*** Opening of Listed entries ***
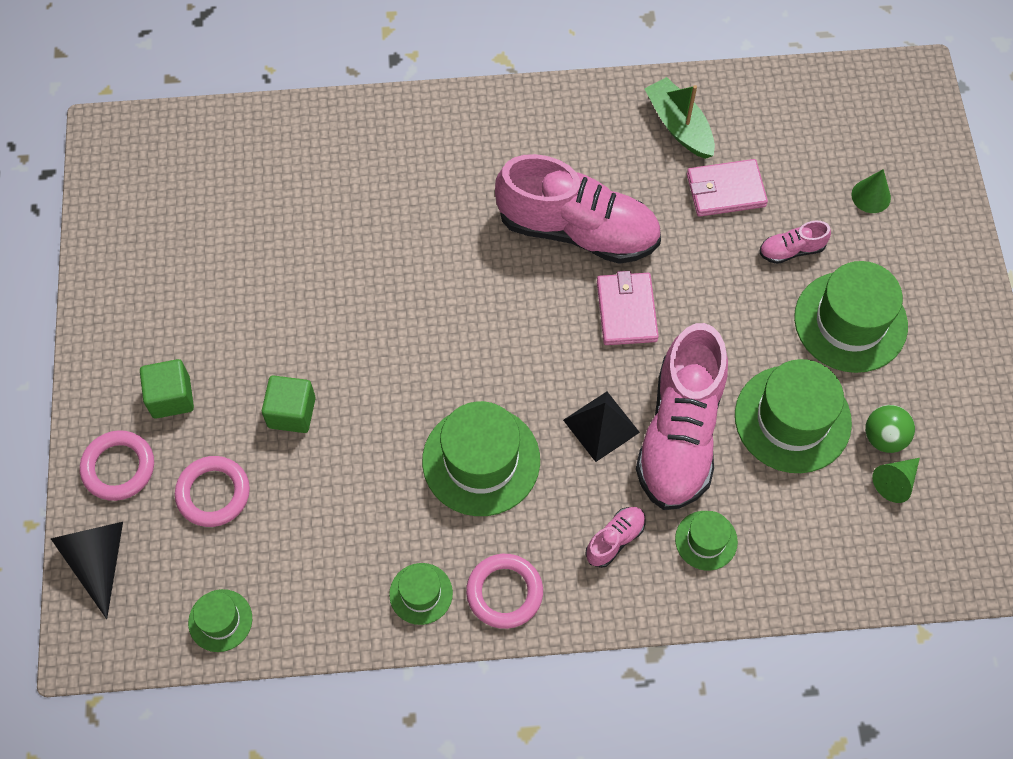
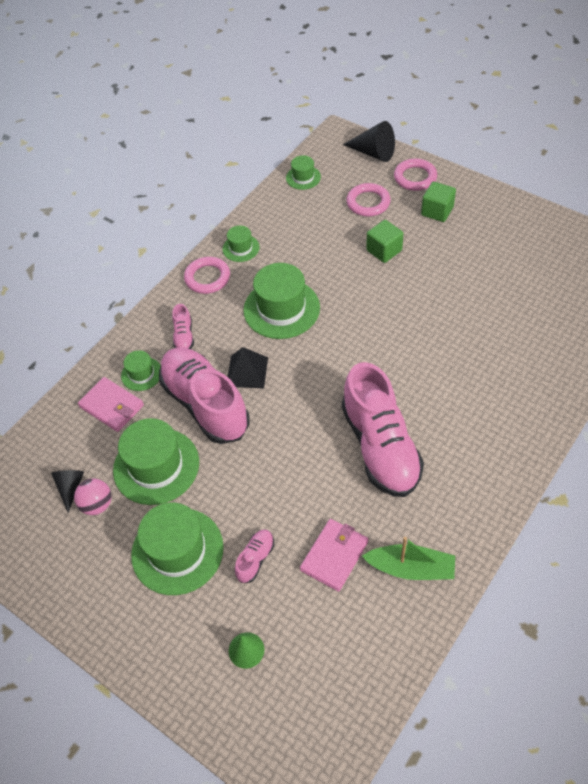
camera: 135 degrees right, 10 degrees down
(577, 230) = (380, 446): pink shoe -> pink shoe turned 75 degrees counterclockwise
(626, 311) = (302, 433): pink wallet -> pink wallet (112, 406)
(884, 437) = (97, 504): green ball -> pink ball
(895, 482) = (70, 488): green cone -> black cone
*** Close of Listed entries ***
▸ Exercise details: What the answer must hold: all the data above, given again exactly, without pictures.

▸ Solution to this problem:
camera: 135 degrees right, 10 degrees down
(577, 230) = (380, 446): pink shoe -> pink shoe turned 75 degrees counterclockwise
(626, 311) = (302, 433): pink wallet -> pink wallet (112, 406)
(884, 437) = (97, 504): green ball -> pink ball
(895, 482) = (70, 488): green cone -> black cone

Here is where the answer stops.